RECORDS PROVIDED

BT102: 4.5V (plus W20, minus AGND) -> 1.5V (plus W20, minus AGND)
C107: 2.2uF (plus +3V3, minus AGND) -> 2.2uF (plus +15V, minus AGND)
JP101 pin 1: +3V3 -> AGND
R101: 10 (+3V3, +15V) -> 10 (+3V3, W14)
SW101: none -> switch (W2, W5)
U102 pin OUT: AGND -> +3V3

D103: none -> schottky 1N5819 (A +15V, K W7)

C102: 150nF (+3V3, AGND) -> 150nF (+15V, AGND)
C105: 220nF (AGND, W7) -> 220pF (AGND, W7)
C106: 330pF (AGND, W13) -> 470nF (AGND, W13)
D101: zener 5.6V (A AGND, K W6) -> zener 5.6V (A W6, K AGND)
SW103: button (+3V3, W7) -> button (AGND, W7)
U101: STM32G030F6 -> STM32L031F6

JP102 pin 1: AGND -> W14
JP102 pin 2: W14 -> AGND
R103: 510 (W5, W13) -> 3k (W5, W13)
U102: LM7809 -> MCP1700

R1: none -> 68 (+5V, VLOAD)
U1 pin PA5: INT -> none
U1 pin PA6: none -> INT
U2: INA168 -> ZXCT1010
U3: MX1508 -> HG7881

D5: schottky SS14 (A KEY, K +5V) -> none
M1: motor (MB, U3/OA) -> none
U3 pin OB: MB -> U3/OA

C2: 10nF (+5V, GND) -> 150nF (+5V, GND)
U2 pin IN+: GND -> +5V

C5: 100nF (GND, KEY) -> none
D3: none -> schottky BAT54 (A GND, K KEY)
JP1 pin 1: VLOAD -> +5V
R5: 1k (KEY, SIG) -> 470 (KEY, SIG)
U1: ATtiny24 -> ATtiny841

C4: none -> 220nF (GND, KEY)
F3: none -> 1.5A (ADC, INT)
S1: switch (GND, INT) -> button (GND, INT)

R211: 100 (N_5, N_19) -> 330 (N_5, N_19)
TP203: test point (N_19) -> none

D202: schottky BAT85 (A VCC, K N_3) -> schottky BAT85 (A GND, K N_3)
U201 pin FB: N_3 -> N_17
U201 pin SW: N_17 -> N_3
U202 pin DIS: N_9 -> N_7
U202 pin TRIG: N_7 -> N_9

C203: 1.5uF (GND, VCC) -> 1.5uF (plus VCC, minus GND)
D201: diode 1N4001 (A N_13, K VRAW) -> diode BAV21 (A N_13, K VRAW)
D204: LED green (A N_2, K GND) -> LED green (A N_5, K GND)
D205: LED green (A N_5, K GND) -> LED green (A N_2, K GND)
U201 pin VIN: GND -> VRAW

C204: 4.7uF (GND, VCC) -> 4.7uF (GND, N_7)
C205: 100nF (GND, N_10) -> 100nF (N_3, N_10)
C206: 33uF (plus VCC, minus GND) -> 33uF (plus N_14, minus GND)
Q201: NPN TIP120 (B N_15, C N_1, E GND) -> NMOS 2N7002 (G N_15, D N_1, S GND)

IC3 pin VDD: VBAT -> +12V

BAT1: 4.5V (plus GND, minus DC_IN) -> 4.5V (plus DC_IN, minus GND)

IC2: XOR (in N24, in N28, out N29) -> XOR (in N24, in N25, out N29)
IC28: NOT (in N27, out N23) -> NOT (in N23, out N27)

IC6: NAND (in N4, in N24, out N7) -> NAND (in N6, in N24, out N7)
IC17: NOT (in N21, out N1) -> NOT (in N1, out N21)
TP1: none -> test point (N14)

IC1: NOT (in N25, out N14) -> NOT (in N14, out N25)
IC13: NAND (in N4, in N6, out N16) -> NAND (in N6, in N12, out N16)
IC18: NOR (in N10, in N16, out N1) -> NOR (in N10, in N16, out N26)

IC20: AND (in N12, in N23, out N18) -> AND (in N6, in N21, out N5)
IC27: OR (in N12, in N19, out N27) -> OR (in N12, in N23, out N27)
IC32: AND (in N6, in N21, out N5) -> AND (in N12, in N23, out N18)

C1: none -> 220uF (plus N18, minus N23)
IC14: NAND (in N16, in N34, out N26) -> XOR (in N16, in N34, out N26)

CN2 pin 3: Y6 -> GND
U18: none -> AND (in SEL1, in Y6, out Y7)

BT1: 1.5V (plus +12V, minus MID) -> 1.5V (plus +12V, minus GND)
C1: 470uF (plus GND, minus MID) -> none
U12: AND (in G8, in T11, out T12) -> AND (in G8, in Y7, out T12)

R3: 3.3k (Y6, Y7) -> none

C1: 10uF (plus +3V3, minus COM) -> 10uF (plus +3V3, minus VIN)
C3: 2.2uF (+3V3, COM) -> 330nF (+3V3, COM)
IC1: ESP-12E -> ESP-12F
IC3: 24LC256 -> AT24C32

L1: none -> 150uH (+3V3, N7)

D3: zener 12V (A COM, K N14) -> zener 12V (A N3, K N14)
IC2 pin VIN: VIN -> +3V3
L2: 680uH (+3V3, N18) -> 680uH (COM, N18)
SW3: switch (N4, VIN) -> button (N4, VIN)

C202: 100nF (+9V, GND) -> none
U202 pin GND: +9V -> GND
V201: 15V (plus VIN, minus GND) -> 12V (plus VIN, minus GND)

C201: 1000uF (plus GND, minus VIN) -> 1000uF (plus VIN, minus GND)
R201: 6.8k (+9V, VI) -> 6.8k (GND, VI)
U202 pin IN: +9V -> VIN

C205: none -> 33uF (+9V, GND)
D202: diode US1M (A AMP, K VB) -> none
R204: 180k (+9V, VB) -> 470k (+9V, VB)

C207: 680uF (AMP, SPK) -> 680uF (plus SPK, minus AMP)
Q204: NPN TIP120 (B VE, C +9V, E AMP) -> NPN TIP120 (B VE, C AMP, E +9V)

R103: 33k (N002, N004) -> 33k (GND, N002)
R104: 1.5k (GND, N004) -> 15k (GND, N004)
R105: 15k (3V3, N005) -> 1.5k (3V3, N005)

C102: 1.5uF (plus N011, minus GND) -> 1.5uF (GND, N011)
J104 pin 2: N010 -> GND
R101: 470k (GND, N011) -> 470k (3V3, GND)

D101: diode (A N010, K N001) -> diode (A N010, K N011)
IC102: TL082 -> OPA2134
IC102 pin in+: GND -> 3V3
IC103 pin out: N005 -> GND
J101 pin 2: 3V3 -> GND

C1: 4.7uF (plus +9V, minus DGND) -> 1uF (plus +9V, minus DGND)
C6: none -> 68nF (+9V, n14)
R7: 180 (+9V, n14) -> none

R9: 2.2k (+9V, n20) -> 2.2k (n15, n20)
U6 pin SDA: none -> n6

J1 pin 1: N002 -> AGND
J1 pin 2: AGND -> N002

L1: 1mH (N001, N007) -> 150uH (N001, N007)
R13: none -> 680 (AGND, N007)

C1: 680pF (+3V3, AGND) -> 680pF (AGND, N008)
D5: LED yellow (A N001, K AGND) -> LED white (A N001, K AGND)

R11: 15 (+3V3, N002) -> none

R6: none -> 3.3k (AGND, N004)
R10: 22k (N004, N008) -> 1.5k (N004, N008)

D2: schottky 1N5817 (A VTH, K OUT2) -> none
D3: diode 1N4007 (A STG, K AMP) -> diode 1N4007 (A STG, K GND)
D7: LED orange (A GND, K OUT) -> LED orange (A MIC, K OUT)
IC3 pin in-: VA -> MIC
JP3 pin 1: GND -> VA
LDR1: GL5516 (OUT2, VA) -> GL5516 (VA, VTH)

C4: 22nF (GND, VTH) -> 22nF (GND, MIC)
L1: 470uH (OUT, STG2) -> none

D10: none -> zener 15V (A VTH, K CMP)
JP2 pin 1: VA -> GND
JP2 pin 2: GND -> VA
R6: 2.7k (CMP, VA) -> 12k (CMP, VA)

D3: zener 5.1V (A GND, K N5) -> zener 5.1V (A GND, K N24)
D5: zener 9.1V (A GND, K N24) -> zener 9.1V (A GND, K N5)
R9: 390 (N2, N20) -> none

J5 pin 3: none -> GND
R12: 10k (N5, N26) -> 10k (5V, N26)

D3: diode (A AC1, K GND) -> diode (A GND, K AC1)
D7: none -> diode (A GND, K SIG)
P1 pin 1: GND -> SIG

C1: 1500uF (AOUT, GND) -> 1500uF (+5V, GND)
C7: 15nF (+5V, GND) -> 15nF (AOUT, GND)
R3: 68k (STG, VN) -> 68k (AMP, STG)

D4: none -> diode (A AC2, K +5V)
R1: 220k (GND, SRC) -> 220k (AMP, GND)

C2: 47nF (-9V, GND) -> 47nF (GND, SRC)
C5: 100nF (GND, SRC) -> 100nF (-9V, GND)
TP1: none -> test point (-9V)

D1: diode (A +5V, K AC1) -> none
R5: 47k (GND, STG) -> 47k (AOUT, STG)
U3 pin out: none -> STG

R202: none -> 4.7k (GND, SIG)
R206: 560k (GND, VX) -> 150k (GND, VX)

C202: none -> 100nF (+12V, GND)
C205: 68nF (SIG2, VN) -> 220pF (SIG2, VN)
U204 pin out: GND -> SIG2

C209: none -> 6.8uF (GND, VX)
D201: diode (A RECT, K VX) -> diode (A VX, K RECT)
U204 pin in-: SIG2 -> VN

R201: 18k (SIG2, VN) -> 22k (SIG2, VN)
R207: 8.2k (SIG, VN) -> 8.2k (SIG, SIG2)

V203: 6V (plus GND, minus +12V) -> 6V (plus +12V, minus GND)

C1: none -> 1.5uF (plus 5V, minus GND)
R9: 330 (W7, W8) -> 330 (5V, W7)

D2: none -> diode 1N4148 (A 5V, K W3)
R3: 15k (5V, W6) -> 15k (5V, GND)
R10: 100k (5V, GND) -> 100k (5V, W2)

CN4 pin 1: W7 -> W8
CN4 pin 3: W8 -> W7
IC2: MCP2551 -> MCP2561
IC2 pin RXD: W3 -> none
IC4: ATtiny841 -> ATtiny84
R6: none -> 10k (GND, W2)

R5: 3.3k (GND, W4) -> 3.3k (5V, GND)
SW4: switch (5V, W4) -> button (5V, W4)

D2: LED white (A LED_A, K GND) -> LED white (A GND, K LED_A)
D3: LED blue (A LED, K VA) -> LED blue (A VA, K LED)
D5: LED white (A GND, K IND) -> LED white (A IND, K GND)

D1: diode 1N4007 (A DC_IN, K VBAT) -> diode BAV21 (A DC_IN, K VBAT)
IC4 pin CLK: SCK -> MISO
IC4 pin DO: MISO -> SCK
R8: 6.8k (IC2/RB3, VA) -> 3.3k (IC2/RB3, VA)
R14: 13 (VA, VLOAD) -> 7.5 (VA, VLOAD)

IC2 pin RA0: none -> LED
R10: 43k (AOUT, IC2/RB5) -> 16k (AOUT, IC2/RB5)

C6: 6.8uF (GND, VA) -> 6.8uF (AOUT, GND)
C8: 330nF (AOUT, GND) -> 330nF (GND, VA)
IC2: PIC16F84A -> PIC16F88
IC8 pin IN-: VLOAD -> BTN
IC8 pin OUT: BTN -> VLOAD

WHAT YOU SHOULD DO
In the listing above, find the line containing "C1: none -> 220uF (plus N18, minus N23)" and the line containing "U202 pin GND: +9V -> GND", then quote both, plus every line between them, exactly as written.

TASK ANSWER
C1: none -> 220uF (plus N18, minus N23)
IC14: NAND (in N16, in N34, out N26) -> XOR (in N16, in N34, out N26)

CN2 pin 3: Y6 -> GND
U18: none -> AND (in SEL1, in Y6, out Y7)

BT1: 1.5V (plus +12V, minus MID) -> 1.5V (plus +12V, minus GND)
C1: 470uF (plus GND, minus MID) -> none
U12: AND (in G8, in T11, out T12) -> AND (in G8, in Y7, out T12)

R3: 3.3k (Y6, Y7) -> none

C1: 10uF (plus +3V3, minus COM) -> 10uF (plus +3V3, minus VIN)
C3: 2.2uF (+3V3, COM) -> 330nF (+3V3, COM)
IC1: ESP-12E -> ESP-12F
IC3: 24LC256 -> AT24C32

L1: none -> 150uH (+3V3, N7)

D3: zener 12V (A COM, K N14) -> zener 12V (A N3, K N14)
IC2 pin VIN: VIN -> +3V3
L2: 680uH (+3V3, N18) -> 680uH (COM, N18)
SW3: switch (N4, VIN) -> button (N4, VIN)

C202: 100nF (+9V, GND) -> none
U202 pin GND: +9V -> GND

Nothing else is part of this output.